# SUPPLIED DATA
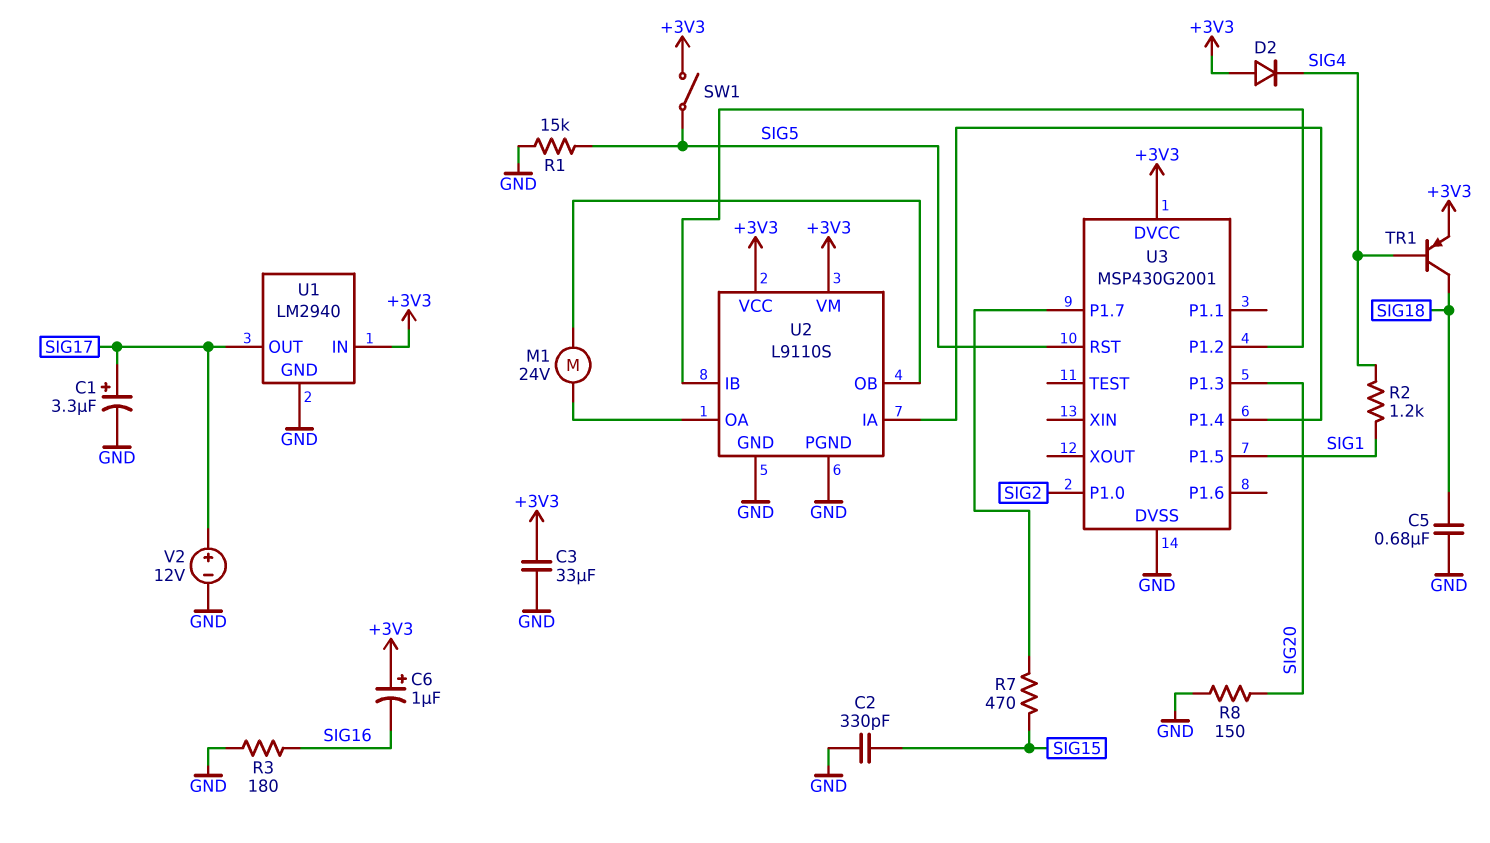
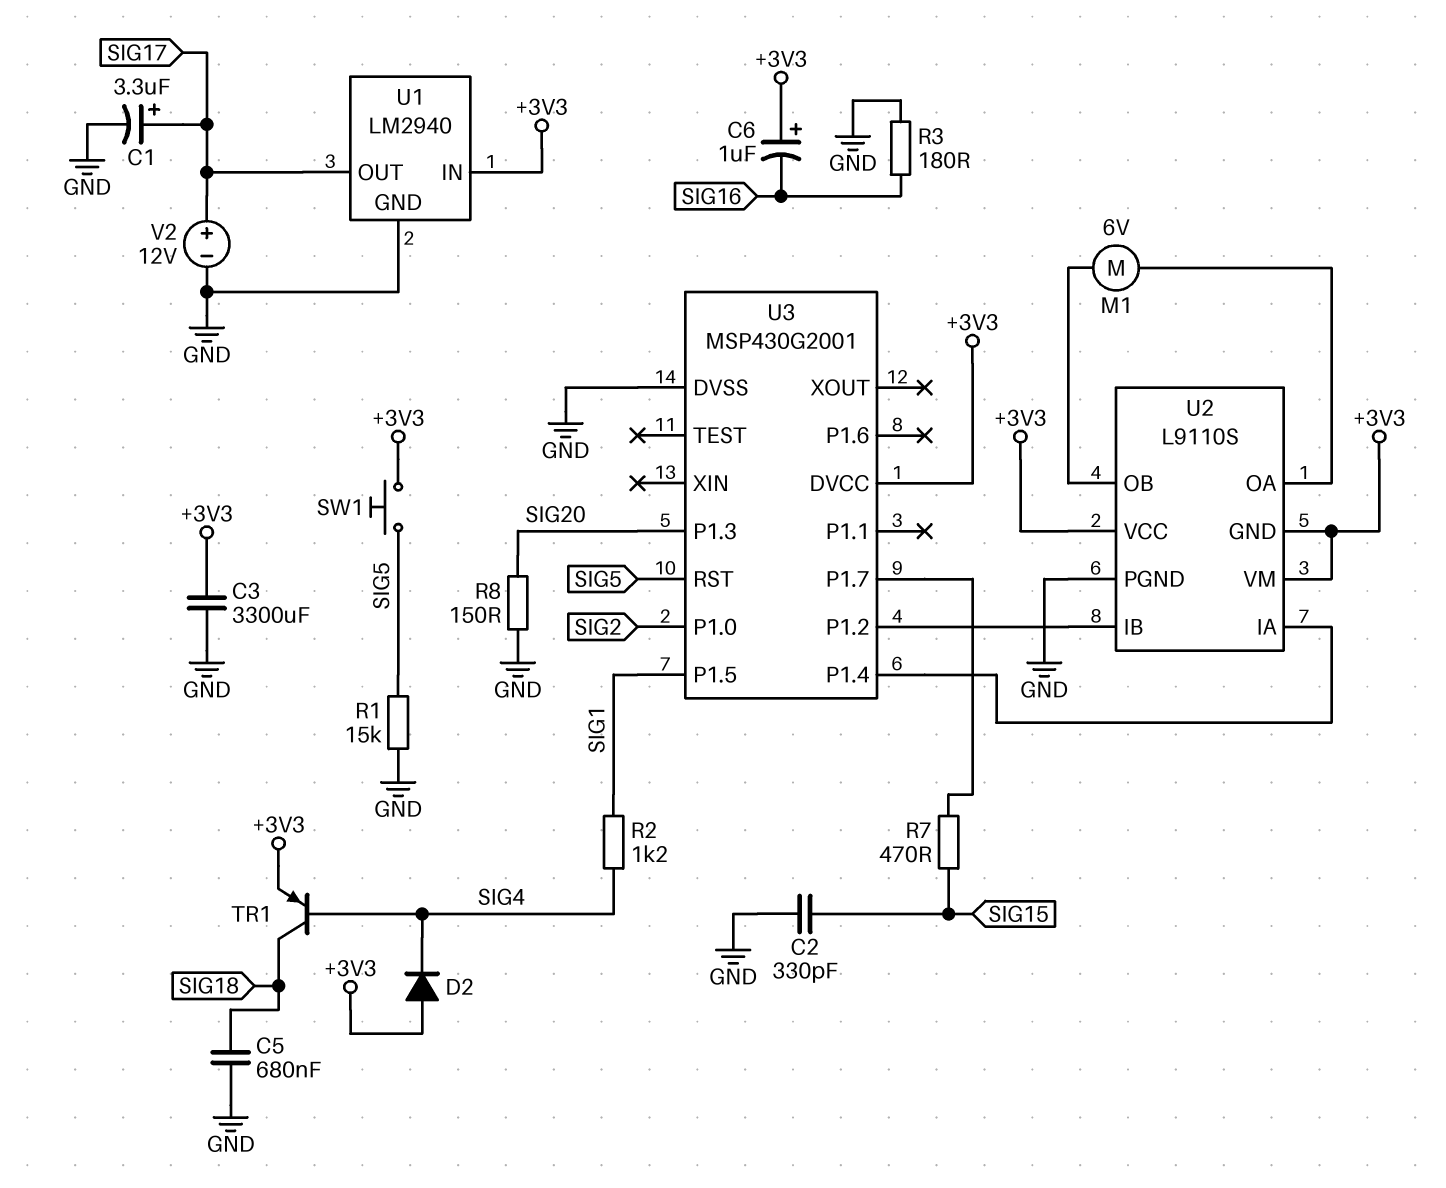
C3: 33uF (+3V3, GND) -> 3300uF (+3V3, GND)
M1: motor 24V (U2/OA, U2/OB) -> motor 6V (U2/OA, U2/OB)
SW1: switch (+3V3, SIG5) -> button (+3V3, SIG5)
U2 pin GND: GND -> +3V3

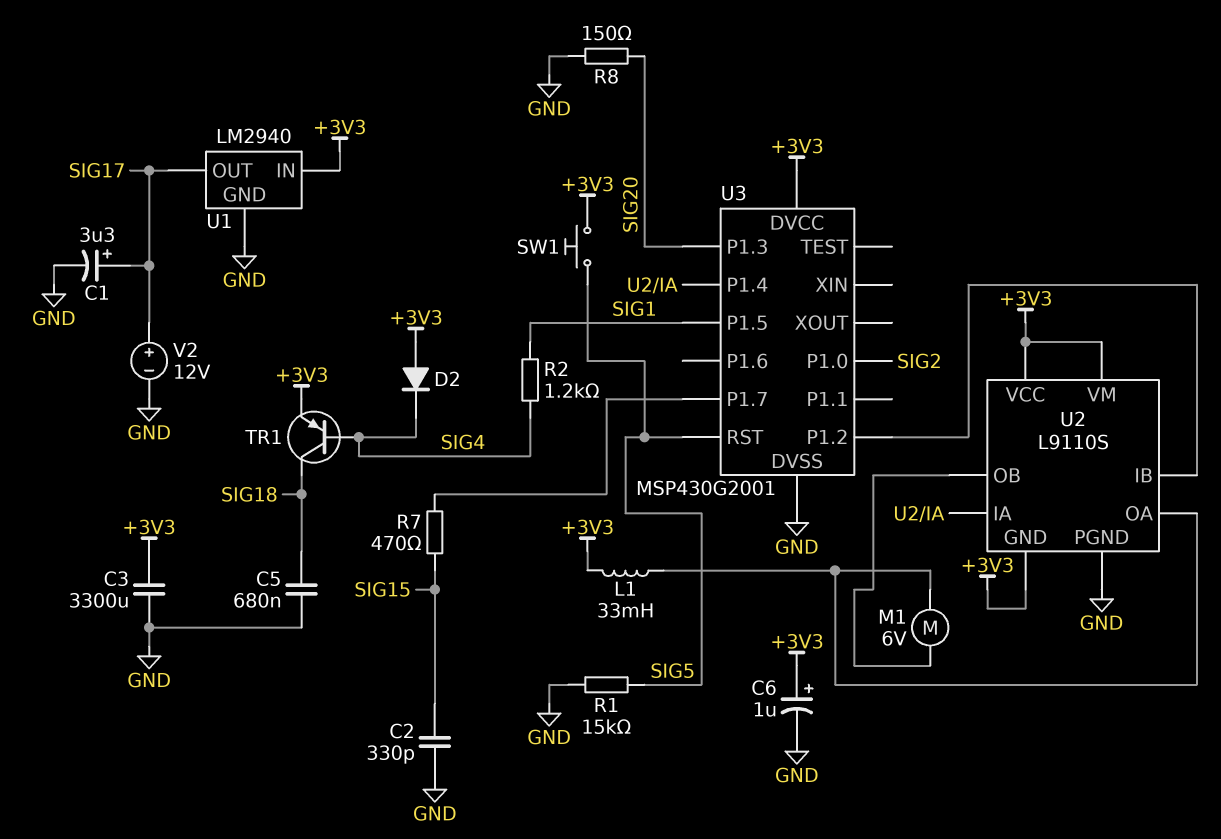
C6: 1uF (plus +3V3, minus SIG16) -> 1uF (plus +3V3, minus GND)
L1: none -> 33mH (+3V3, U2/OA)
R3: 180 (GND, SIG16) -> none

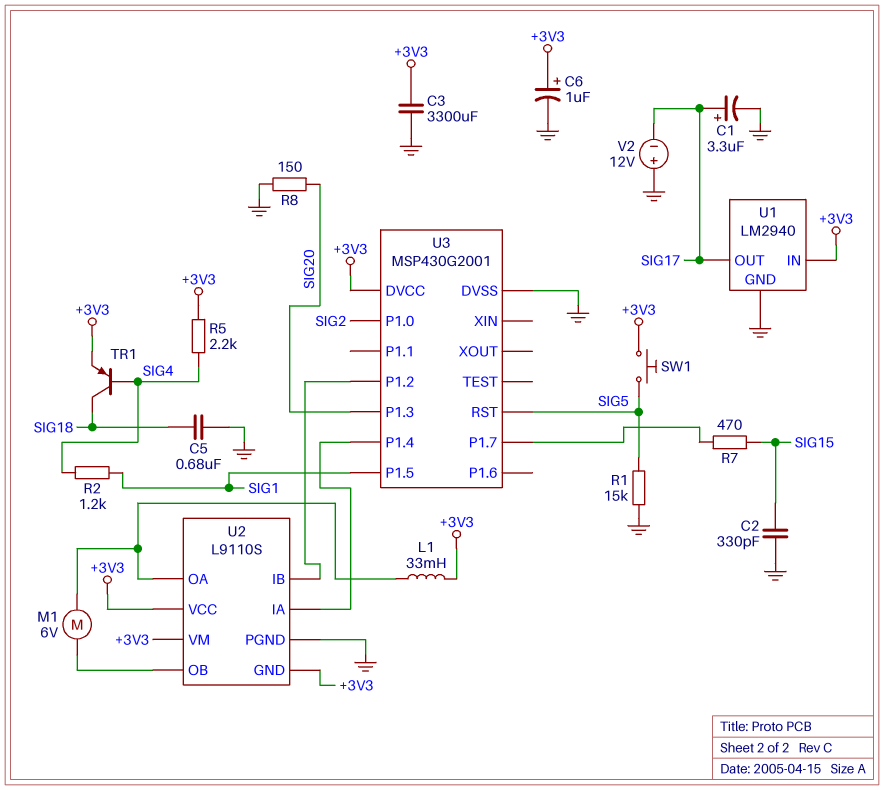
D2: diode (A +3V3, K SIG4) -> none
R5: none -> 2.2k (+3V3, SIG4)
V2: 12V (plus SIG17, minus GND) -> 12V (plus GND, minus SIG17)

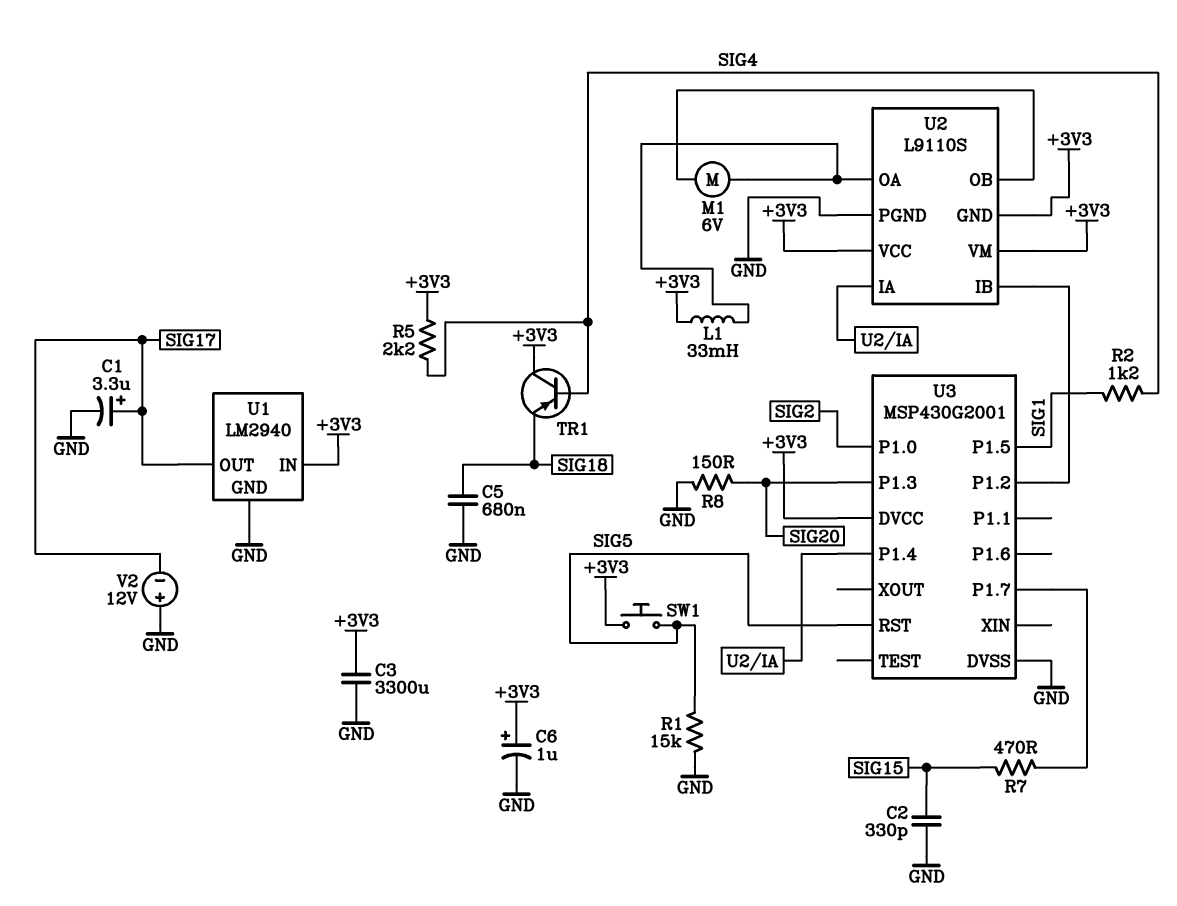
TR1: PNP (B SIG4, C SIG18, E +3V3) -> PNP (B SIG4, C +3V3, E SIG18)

# WHAT IS NEEDED
Skip all pictures. Copy exactly the lines from the one containing "C6: 1uF (plus" through the end of the records, both ends included.

# RESPONSE TO THE TASK
C6: 1uF (plus +3V3, minus SIG16) -> 1uF (plus +3V3, minus GND)
L1: none -> 33mH (+3V3, U2/OA)
R3: 180 (GND, SIG16) -> none

D2: diode (A +3V3, K SIG4) -> none
R5: none -> 2.2k (+3V3, SIG4)
V2: 12V (plus SIG17, minus GND) -> 12V (plus GND, minus SIG17)

TR1: PNP (B SIG4, C SIG18, E +3V3) -> PNP (B SIG4, C +3V3, E SIG18)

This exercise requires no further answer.